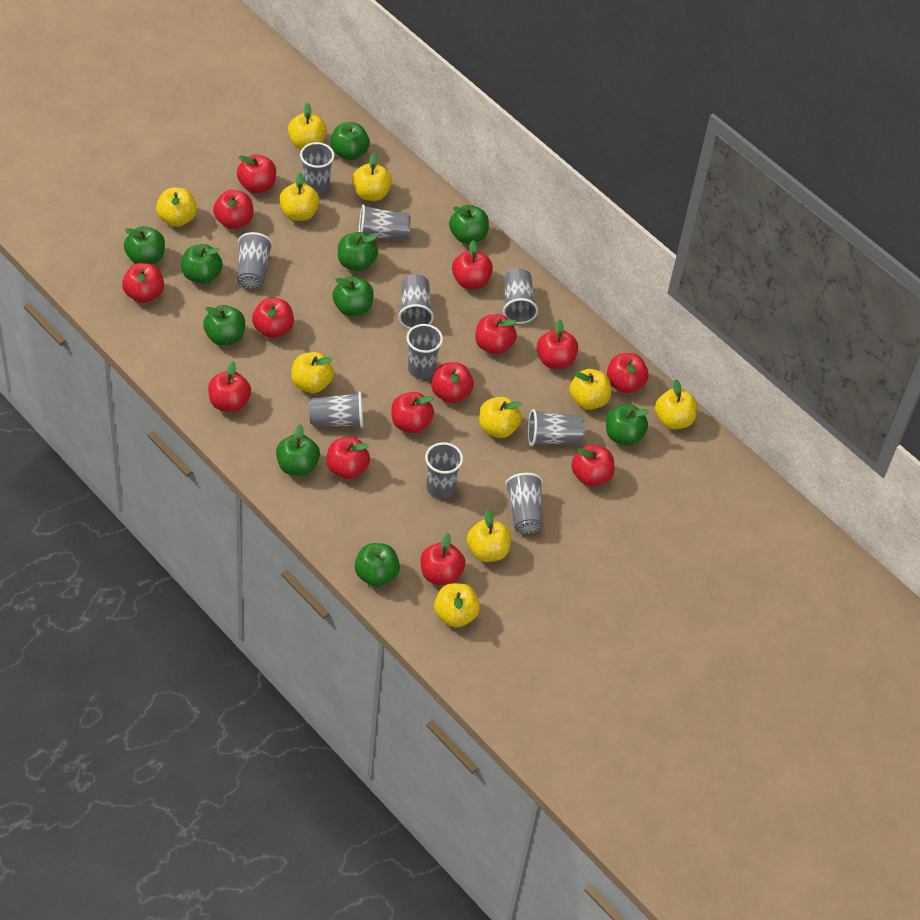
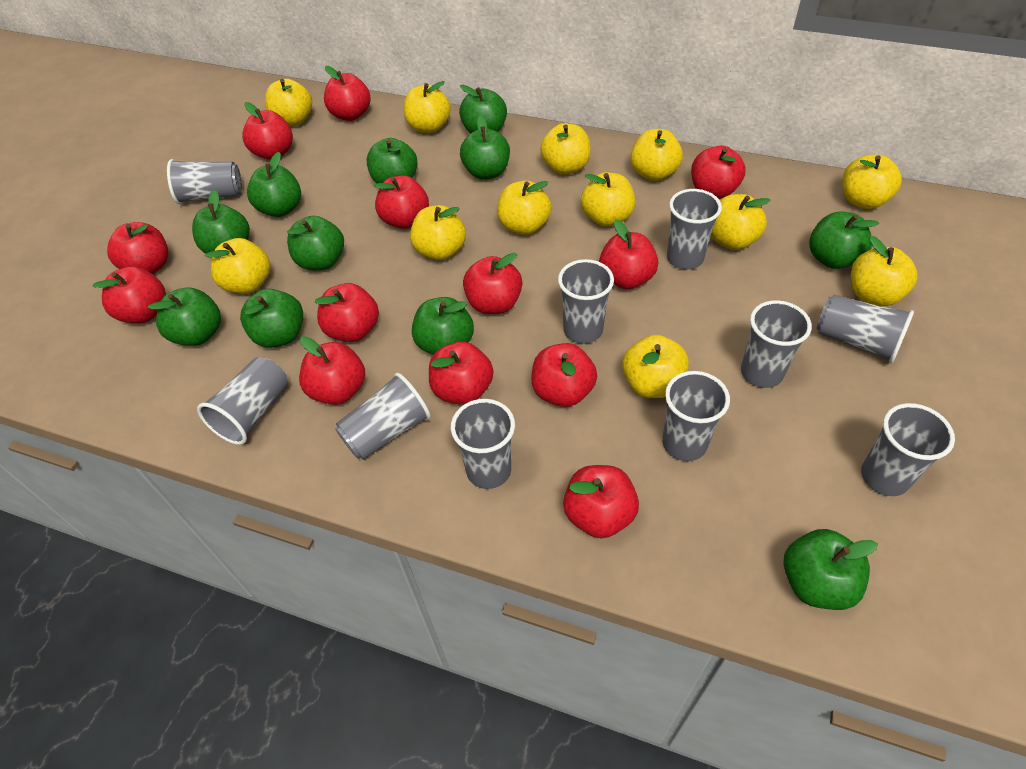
green apple: 10 -> 11
red apple: 14 -> 13
yellow apple: 10 -> 12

===============

Quote the material exactly. Pictures stay out.

_Answer to the exercise_
green apple: 10 -> 11
red apple: 14 -> 13
yellow apple: 10 -> 12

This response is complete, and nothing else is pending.